BEGIN Task inputs
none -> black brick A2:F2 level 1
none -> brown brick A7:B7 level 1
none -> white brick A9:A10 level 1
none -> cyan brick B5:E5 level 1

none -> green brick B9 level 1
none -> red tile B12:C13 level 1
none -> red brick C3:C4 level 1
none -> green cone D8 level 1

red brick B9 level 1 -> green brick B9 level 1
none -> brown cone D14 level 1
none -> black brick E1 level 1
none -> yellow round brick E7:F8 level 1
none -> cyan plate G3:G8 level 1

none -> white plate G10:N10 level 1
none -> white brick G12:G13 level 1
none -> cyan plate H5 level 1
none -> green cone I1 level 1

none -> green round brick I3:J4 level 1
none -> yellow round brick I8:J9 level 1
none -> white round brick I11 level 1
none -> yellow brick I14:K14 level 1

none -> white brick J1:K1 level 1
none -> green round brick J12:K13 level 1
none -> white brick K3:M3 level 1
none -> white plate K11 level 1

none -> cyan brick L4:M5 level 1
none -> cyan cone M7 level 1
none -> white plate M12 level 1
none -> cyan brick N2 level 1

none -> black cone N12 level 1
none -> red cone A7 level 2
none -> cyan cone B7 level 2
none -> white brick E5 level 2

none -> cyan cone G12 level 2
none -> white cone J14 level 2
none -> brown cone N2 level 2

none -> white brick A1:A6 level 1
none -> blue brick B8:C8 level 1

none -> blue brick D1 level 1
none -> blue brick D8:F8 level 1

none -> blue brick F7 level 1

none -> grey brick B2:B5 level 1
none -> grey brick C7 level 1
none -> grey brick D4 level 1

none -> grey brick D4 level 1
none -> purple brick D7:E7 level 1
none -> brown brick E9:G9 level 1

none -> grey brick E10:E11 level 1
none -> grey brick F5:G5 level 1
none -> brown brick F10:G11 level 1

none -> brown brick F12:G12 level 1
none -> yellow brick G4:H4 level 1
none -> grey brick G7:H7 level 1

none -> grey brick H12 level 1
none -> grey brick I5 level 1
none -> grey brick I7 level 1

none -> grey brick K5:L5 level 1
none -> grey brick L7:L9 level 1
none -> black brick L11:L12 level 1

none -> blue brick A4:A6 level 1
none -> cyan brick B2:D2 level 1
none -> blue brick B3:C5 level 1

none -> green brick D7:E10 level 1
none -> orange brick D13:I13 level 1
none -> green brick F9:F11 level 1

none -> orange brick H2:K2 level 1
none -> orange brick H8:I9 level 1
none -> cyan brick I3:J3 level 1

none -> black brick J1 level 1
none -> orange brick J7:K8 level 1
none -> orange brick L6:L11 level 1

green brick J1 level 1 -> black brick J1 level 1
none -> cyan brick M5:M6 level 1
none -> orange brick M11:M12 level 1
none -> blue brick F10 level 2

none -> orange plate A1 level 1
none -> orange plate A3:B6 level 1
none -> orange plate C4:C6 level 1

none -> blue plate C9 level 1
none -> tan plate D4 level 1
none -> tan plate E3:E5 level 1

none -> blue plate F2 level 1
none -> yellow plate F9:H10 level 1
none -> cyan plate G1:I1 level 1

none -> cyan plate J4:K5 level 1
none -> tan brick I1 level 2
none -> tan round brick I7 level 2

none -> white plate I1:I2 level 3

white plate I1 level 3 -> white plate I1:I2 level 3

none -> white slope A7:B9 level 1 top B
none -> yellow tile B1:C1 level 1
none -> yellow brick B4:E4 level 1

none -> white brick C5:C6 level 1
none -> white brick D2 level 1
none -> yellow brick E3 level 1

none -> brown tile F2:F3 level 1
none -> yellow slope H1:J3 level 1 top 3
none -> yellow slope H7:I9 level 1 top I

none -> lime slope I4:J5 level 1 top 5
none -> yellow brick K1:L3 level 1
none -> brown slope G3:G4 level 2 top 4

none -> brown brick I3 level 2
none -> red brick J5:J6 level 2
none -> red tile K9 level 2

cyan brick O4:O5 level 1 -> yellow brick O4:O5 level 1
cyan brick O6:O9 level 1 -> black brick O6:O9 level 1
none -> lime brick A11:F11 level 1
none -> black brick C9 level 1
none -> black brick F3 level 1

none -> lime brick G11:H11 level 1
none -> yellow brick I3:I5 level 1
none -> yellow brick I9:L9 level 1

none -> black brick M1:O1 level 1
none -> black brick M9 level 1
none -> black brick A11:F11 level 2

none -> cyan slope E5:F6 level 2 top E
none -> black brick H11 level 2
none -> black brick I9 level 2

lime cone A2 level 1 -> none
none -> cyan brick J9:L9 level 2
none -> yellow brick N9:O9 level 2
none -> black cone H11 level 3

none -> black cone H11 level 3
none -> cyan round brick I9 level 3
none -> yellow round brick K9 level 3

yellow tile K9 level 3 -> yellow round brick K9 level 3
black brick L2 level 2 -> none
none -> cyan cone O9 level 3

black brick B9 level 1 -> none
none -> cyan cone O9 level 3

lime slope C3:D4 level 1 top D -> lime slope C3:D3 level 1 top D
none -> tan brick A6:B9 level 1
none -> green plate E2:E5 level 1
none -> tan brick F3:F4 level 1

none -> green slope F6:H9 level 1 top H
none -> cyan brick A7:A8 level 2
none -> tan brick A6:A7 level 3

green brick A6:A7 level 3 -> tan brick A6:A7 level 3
END Task inputs
_Task to carry out_
Filter the lines above, keeping each one that contains the string "grey".

_Written solution_
none -> grey brick B2:B5 level 1
none -> grey brick C7 level 1
none -> grey brick D4 level 1
none -> grey brick D4 level 1
none -> grey brick E10:E11 level 1
none -> grey brick F5:G5 level 1
none -> grey brick G7:H7 level 1
none -> grey brick H12 level 1
none -> grey brick I5 level 1
none -> grey brick I7 level 1
none -> grey brick K5:L5 level 1
none -> grey brick L7:L9 level 1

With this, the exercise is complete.